(ASSIGNED TASK): Would you return the data below exactly as it stands, with every picture left out?

Version difference data
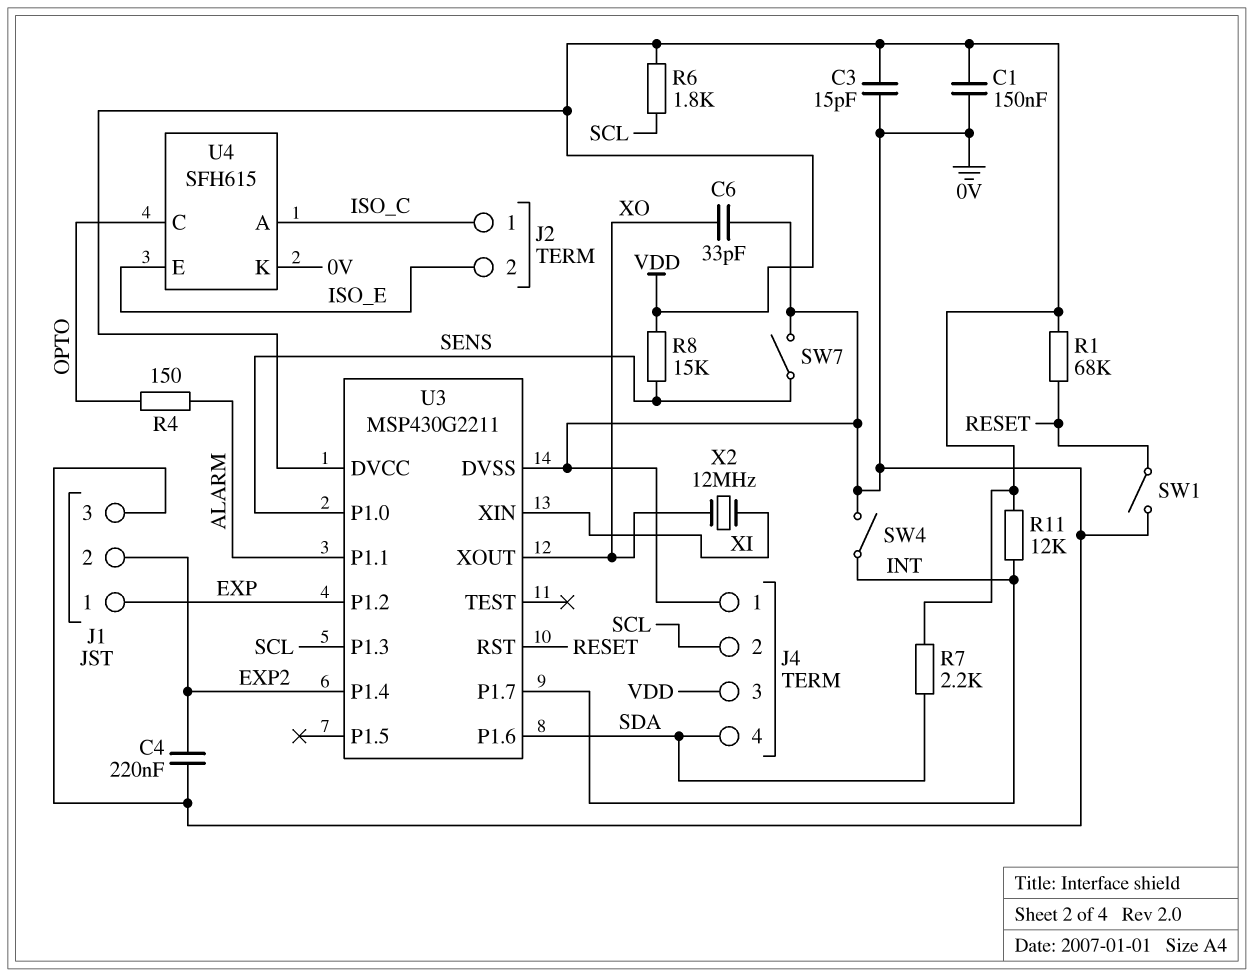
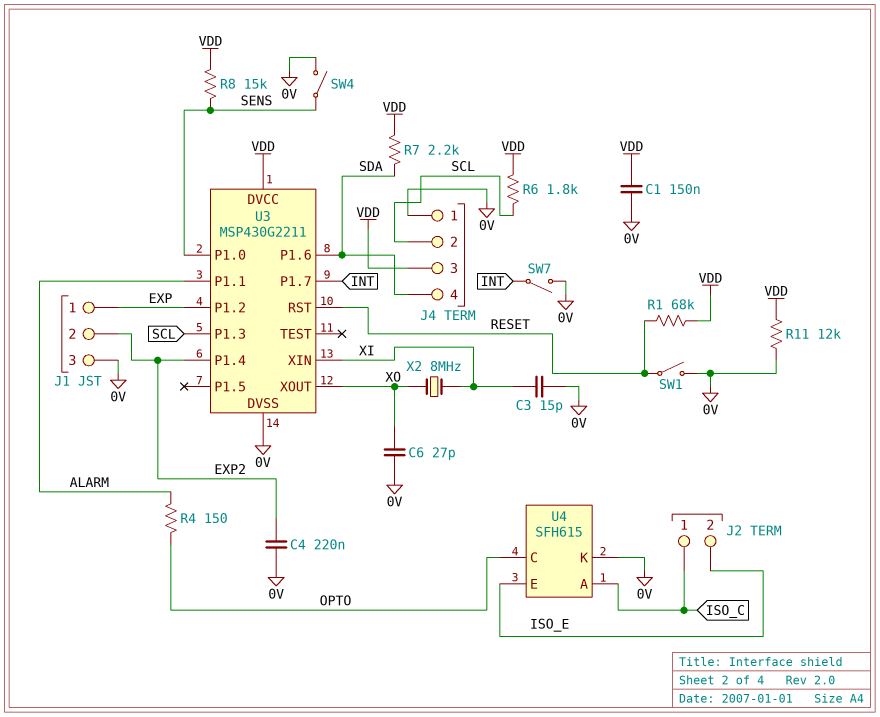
C3: 15pF (0V, VDD) -> 15pF (0V, XI)
C6: 33pF (0V, XO) -> 27pF (0V, XO)
R11: 12k (INT, VDD) -> 12k (0V, VDD)
SW4: switch (0V, INT) -> switch (0V, SENS)
SW7: switch (0V, SENS) -> switch (0V, INT)
X2: 12MHz (XI, XO) -> 8MHz (XI, XO)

(ANSWER SECTION):
C3: 15pF (0V, VDD) -> 15pF (0V, XI)
C6: 33pF (0V, XO) -> 27pF (0V, XO)
R11: 12k (INT, VDD) -> 12k (0V, VDD)
SW4: switch (0V, INT) -> switch (0V, SENS)
SW7: switch (0V, SENS) -> switch (0V, INT)
X2: 12MHz (XI, XO) -> 8MHz (XI, XO)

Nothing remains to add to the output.